WHAT YOU NEED TO DO: All of the lines below need to be copied exactly, apart from the pictures.

DATA TO PROCESS:
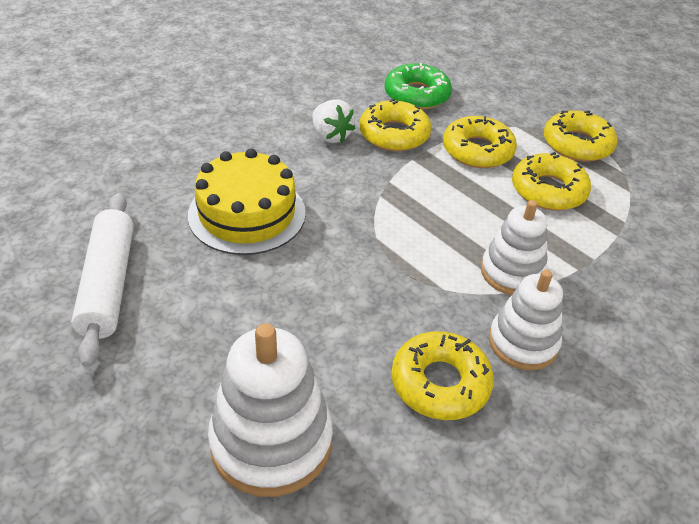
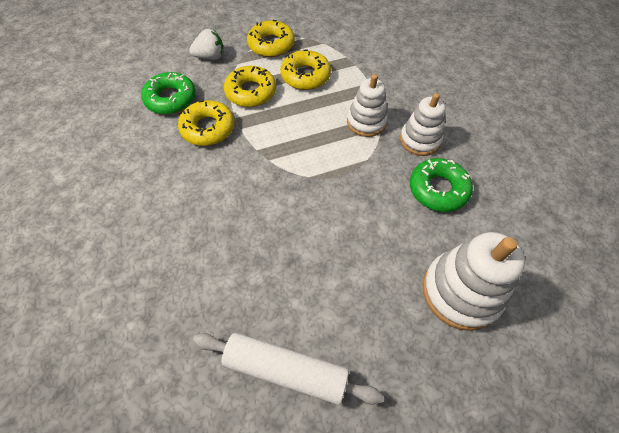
camera: 65 degrees left, 15 degrees up
yellow cake [188,148,306,255] -> none
white strawberry [313,99,355,143] -> white strawberry moved to [189,29,224,60]
yellow donut [391,331,494,420] -> green donut [410,158,473,212]

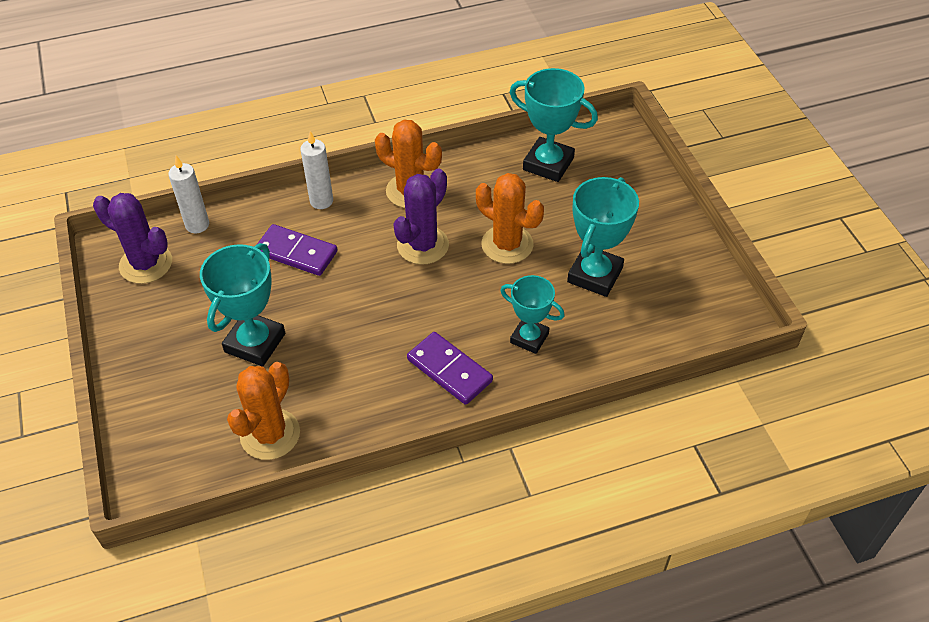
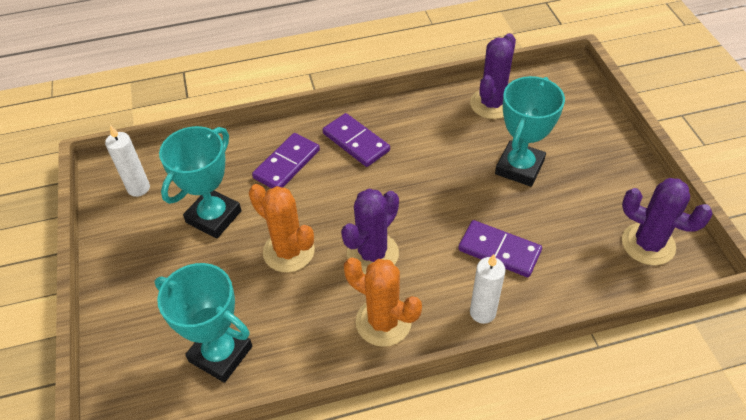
camera: 175 degrees left, 0 degrees up
white candle [168,156,209,233] -> white candle moved to [105,125,150,197]
orange cactus [227,362,300,460] -> purple cactus [470,33,516,119]
turquoise trophy [500,275,565,354] -> purple domino [252,133,320,188]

EXERCISE RESPONSE:
camera: 65 degrees left, 15 degrees up
yellow cake [188,148,306,255] -> none
white strawberry [313,99,355,143] -> white strawberry moved to [189,29,224,60]
yellow donut [391,331,494,420] -> green donut [410,158,473,212]

camera: 175 degrees left, 0 degrees up
white candle [168,156,209,233] -> white candle moved to [105,125,150,197]
orange cactus [227,362,300,460] -> purple cactus [470,33,516,119]
turquoise trophy [500,275,565,354] -> purple domino [252,133,320,188]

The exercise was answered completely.